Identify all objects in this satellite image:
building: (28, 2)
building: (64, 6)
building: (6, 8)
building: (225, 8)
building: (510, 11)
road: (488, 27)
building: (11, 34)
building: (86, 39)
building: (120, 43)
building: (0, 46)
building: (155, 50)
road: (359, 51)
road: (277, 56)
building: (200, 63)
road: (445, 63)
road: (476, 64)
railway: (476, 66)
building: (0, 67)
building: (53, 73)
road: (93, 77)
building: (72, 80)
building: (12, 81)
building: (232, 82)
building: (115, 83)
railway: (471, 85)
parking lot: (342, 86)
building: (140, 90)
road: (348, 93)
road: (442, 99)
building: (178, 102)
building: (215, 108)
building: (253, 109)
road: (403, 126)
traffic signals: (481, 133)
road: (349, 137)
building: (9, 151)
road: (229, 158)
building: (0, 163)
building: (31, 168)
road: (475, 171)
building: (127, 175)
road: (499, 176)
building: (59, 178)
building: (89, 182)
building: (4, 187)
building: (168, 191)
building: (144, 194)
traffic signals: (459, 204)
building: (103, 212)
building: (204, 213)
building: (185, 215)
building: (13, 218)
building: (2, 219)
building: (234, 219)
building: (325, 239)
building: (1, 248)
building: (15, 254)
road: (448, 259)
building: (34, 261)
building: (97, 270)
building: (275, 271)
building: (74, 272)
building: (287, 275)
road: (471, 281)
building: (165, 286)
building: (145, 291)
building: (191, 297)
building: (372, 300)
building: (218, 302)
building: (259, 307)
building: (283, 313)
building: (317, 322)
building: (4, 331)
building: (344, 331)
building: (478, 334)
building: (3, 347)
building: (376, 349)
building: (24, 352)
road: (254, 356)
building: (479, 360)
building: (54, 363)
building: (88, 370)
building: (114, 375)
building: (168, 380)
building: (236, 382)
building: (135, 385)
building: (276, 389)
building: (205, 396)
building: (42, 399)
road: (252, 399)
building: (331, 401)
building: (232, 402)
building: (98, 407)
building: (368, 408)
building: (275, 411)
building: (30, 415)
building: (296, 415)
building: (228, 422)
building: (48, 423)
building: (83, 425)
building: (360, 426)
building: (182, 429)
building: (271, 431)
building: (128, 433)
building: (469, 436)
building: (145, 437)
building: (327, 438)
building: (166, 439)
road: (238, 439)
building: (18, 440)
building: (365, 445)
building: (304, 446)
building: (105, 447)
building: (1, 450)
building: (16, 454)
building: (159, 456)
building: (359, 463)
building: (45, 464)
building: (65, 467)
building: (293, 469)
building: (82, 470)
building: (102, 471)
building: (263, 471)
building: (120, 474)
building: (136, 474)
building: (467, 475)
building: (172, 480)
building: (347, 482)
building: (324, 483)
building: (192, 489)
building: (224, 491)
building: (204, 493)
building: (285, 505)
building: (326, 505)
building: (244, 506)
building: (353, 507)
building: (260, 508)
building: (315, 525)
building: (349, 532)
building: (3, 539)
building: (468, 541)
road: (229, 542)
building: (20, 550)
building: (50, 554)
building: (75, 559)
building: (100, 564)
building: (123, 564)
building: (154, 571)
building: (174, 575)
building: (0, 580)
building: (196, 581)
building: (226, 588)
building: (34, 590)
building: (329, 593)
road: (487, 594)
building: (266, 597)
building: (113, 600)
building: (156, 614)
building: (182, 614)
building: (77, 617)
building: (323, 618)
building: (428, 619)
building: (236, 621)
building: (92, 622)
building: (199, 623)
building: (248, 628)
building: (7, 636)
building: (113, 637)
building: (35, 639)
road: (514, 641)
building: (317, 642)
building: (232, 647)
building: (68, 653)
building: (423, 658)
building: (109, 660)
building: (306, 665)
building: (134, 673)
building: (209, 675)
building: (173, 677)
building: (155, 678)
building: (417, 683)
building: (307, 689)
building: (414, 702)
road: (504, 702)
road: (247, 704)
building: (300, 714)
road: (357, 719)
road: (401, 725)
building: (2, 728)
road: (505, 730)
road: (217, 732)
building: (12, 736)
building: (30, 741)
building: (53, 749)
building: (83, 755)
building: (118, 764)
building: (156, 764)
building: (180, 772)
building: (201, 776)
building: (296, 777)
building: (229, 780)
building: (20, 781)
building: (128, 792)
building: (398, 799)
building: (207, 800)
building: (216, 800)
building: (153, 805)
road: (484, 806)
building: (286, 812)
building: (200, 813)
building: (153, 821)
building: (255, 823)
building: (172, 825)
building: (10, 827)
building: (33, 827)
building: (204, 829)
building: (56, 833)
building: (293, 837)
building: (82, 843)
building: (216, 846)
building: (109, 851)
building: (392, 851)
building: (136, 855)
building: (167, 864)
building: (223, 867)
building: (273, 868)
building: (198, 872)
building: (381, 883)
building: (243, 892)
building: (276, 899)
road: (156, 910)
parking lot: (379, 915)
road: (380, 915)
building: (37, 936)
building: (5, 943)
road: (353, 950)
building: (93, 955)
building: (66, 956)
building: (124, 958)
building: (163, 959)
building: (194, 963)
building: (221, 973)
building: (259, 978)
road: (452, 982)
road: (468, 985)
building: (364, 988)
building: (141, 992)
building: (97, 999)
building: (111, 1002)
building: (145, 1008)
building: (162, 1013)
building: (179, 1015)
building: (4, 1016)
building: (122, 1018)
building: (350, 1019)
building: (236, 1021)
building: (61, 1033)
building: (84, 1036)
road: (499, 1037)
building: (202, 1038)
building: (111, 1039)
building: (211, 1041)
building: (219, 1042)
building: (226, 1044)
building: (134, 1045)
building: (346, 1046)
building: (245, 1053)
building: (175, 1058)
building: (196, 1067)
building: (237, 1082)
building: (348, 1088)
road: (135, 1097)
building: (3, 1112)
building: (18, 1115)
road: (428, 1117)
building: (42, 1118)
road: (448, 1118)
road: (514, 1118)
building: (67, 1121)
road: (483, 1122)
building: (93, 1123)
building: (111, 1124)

━━━━━━━━━━

> [Exercise directions]: The full set of entries has to be duplicated precisely.

> [Solution for this exercise]:
Identify all objects in this satellite image:
building: (28, 2)
building: (64, 6)
building: (6, 8)
building: (225, 8)
building: (510, 11)
road: (488, 27)
building: (11, 34)
building: (86, 39)
building: (120, 43)
building: (0, 46)
building: (155, 50)
road: (359, 51)
road: (277, 56)
building: (200, 63)
road: (445, 63)
road: (476, 64)
railway: (476, 66)
building: (0, 67)
building: (53, 73)
road: (93, 77)
building: (72, 80)
building: (12, 81)
building: (232, 82)
building: (115, 83)
railway: (471, 85)
parking lot: (342, 86)
building: (140, 90)
road: (348, 93)
road: (442, 99)
building: (178, 102)
building: (215, 108)
building: (253, 109)
road: (403, 126)
traffic signals: (481, 133)
road: (349, 137)
building: (9, 151)
road: (229, 158)
building: (0, 163)
building: (31, 168)
road: (475, 171)
building: (127, 175)
road: (499, 176)
building: (59, 178)
building: (89, 182)
building: (4, 187)
building: (168, 191)
building: (144, 194)
traffic signals: (459, 204)
building: (103, 212)
building: (204, 213)
building: (185, 215)
building: (13, 218)
building: (2, 219)
building: (234, 219)
building: (325, 239)
building: (1, 248)
building: (15, 254)
road: (448, 259)
building: (34, 261)
building: (97, 270)
building: (275, 271)
building: (74, 272)
building: (287, 275)
road: (471, 281)
building: (165, 286)
building: (145, 291)
building: (191, 297)
building: (372, 300)
building: (218, 302)
building: (259, 307)
building: (283, 313)
building: (317, 322)
building: (4, 331)
building: (344, 331)
building: (478, 334)
building: (3, 347)
building: (376, 349)
building: (24, 352)
road: (254, 356)
building: (479, 360)
building: (54, 363)
building: (88, 370)
building: (114, 375)
building: (168, 380)
building: (236, 382)
building: (135, 385)
building: (276, 389)
building: (205, 396)
building: (42, 399)
road: (252, 399)
building: (331, 401)
building: (232, 402)
building: (98, 407)
building: (368, 408)
building: (275, 411)
building: (30, 415)
building: (296, 415)
building: (228, 422)
building: (48, 423)
building: (83, 425)
building: (360, 426)
building: (182, 429)
building: (271, 431)
building: (128, 433)
building: (469, 436)
building: (145, 437)
building: (327, 438)
building: (166, 439)
road: (238, 439)
building: (18, 440)
building: (365, 445)
building: (304, 446)
building: (105, 447)
building: (1, 450)
building: (16, 454)
building: (159, 456)
building: (359, 463)
building: (45, 464)
building: (65, 467)
building: (293, 469)
building: (82, 470)
building: (102, 471)
building: (263, 471)
building: (120, 474)
building: (136, 474)
building: (467, 475)
building: (172, 480)
building: (347, 482)
building: (324, 483)
building: (192, 489)
building: (224, 491)
building: (204, 493)
building: (285, 505)
building: (326, 505)
building: (244, 506)
building: (353, 507)
building: (260, 508)
building: (315, 525)
building: (349, 532)
building: (3, 539)
building: (468, 541)
road: (229, 542)
building: (20, 550)
building: (50, 554)
building: (75, 559)
building: (100, 564)
building: (123, 564)
building: (154, 571)
building: (174, 575)
building: (0, 580)
building: (196, 581)
building: (226, 588)
building: (34, 590)
building: (329, 593)
road: (487, 594)
building: (266, 597)
building: (113, 600)
building: (156, 614)
building: (182, 614)
building: (77, 617)
building: (323, 618)
building: (428, 619)
building: (236, 621)
building: (92, 622)
building: (199, 623)
building: (248, 628)
building: (7, 636)
building: (113, 637)
building: (35, 639)
road: (514, 641)
building: (317, 642)
building: (232, 647)
building: (68, 653)
building: (423, 658)
building: (109, 660)
building: (306, 665)
building: (134, 673)
building: (209, 675)
building: (173, 677)
building: (155, 678)
building: (417, 683)
building: (307, 689)
building: (414, 702)
road: (504, 702)
road: (247, 704)
building: (300, 714)
road: (357, 719)
road: (401, 725)
building: (2, 728)
road: (505, 730)
road: (217, 732)
building: (12, 736)
building: (30, 741)
building: (53, 749)
building: (83, 755)
building: (118, 764)
building: (156, 764)
building: (180, 772)
building: (201, 776)
building: (296, 777)
building: (229, 780)
building: (20, 781)
building: (128, 792)
building: (398, 799)
building: (207, 800)
building: (216, 800)
building: (153, 805)
road: (484, 806)
building: (286, 812)
building: (200, 813)
building: (153, 821)
building: (255, 823)
building: (172, 825)
building: (10, 827)
building: (33, 827)
building: (204, 829)
building: (56, 833)
building: (293, 837)
building: (82, 843)
building: (216, 846)
building: (109, 851)
building: (392, 851)
building: (136, 855)
building: (167, 864)
building: (223, 867)
building: (273, 868)
building: (198, 872)
building: (381, 883)
building: (243, 892)
building: (276, 899)
road: (156, 910)
parking lot: (379, 915)
road: (380, 915)
building: (37, 936)
building: (5, 943)
road: (353, 950)
building: (93, 955)
building: (66, 956)
building: (124, 958)
building: (163, 959)
building: (194, 963)
building: (221, 973)
building: (259, 978)
road: (452, 982)
road: (468, 985)
building: (364, 988)
building: (141, 992)
building: (97, 999)
building: (111, 1002)
building: (145, 1008)
building: (162, 1013)
building: (179, 1015)
building: (4, 1016)
building: (122, 1018)
building: (350, 1019)
building: (236, 1021)
building: (61, 1033)
building: (84, 1036)
road: (499, 1037)
building: (202, 1038)
building: (111, 1039)
building: (211, 1041)
building: (219, 1042)
building: (226, 1044)
building: (134, 1045)
building: (346, 1046)
building: (245, 1053)
building: (175, 1058)
building: (196, 1067)
building: (237, 1082)
building: (348, 1088)
road: (135, 1097)
building: (3, 1112)
building: (18, 1115)
road: (428, 1117)
building: (42, 1118)
road: (448, 1118)
road: (514, 1118)
building: (67, 1121)
road: (483, 1122)
building: (93, 1123)
building: (111, 1124)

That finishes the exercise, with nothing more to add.